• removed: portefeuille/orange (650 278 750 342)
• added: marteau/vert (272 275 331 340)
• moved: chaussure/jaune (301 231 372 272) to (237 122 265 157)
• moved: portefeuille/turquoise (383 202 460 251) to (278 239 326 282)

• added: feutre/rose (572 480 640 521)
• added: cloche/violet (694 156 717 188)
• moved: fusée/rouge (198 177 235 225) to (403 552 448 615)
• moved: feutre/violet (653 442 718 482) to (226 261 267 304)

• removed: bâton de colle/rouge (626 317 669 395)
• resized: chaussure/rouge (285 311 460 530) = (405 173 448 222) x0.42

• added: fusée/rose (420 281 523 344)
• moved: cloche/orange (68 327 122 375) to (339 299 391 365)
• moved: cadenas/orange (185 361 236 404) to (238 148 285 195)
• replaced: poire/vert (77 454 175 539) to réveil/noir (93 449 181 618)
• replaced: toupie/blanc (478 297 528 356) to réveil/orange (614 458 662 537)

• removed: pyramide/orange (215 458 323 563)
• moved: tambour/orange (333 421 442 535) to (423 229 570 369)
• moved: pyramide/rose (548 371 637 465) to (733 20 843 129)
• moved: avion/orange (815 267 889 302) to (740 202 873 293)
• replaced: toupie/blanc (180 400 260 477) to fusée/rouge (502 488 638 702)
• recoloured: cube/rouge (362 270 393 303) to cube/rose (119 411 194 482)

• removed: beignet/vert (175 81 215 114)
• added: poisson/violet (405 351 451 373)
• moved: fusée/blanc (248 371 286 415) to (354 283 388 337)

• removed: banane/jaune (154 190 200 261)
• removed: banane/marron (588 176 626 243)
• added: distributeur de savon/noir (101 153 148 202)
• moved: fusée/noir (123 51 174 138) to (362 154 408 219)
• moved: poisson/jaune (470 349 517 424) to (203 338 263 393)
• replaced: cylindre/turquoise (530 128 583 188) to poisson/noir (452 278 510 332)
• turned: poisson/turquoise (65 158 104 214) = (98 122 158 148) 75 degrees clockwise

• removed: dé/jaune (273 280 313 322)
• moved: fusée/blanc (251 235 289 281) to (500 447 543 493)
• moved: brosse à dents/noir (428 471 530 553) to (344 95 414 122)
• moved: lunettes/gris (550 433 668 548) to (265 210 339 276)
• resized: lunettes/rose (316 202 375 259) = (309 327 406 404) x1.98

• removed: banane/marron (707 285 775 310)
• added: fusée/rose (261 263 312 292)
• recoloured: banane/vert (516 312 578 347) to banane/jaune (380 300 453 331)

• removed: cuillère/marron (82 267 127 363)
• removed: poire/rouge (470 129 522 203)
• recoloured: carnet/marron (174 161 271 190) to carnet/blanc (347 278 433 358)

_ _ _

• Problem requirements
The word is "marron". Copy every line above where it appears.

• Result of the task
• removed: banane/marron (588 176 626 243)
• removed: banane/marron (707 285 775 310)
• removed: cuillère/marron (82 267 127 363)
• recoloured: carnet/marron (174 161 271 190) to carnet/blanc (347 278 433 358)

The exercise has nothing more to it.